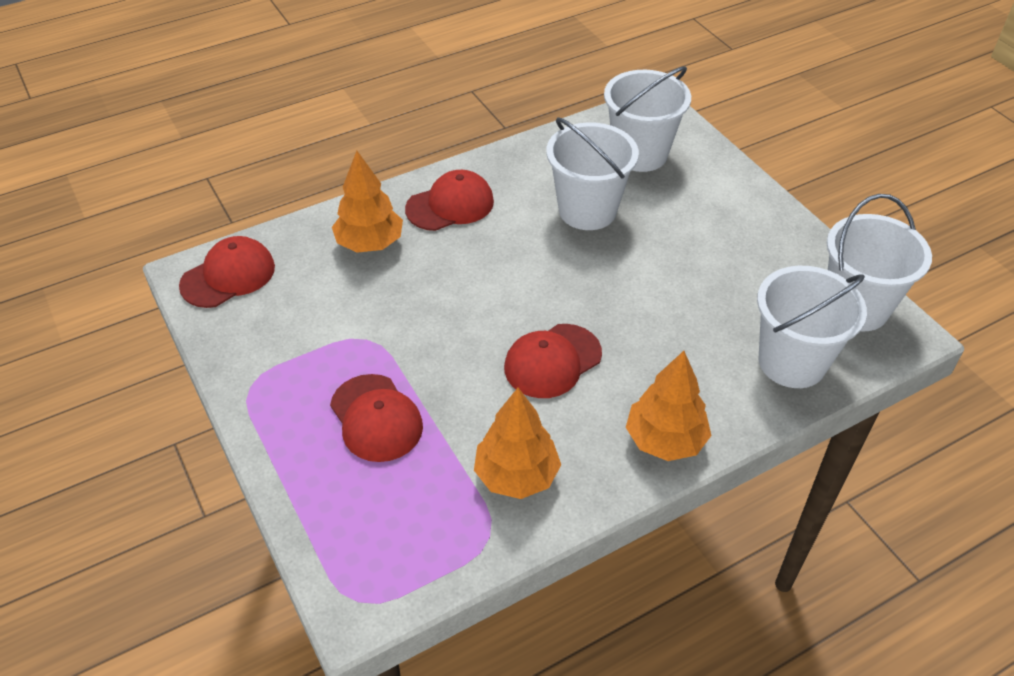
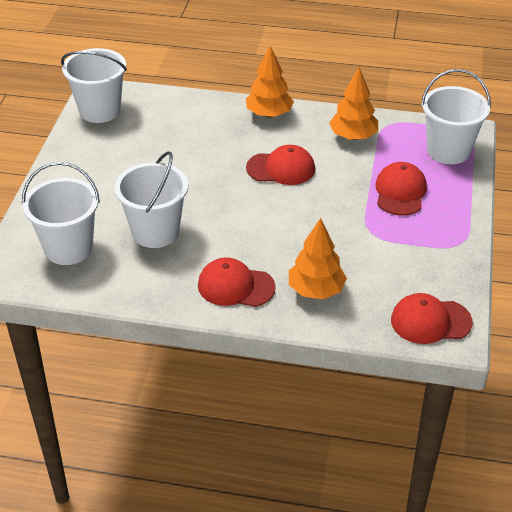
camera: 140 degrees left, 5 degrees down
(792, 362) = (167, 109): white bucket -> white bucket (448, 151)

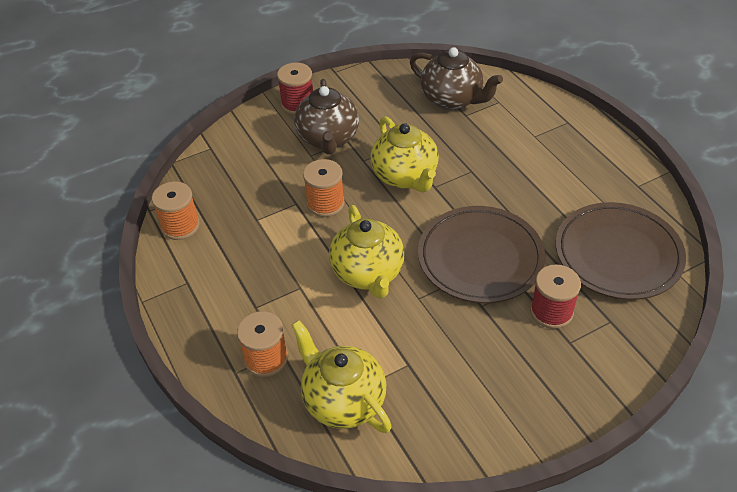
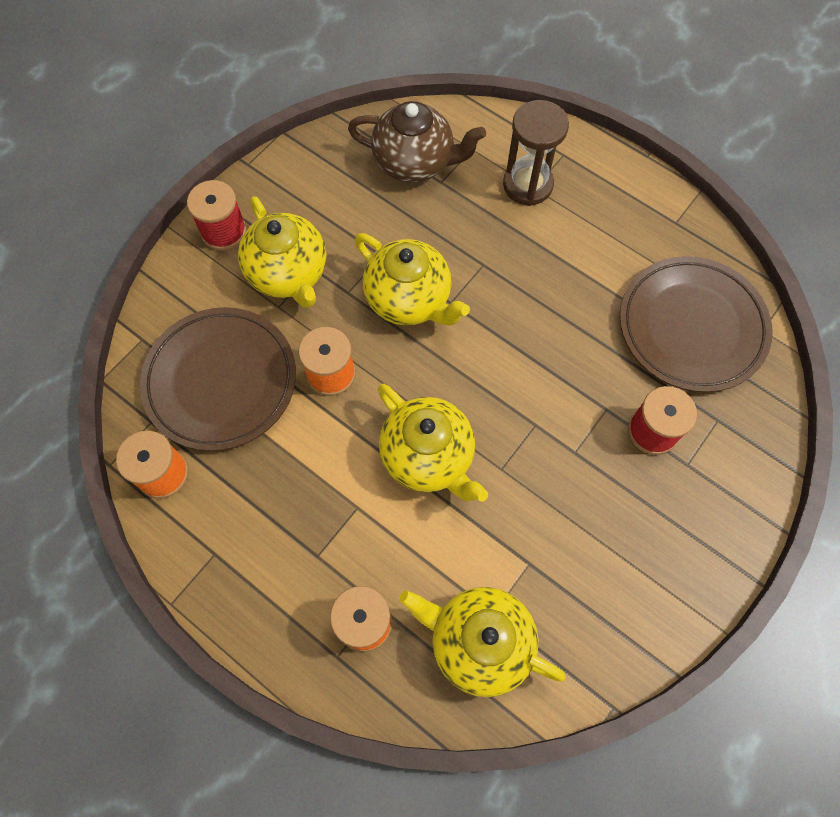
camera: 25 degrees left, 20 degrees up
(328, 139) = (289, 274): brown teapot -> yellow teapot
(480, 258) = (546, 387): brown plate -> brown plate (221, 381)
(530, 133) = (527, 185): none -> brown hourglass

___

### [TASK OBJECTIVE]
What are the lines of the data above that include the string "brown"? Copy them.

### [TASK RESULT]
(328, 139) = (289, 274): brown teapot -> yellow teapot
(480, 258) = (546, 387): brown plate -> brown plate (221, 381)
(530, 133) = (527, 185): none -> brown hourglass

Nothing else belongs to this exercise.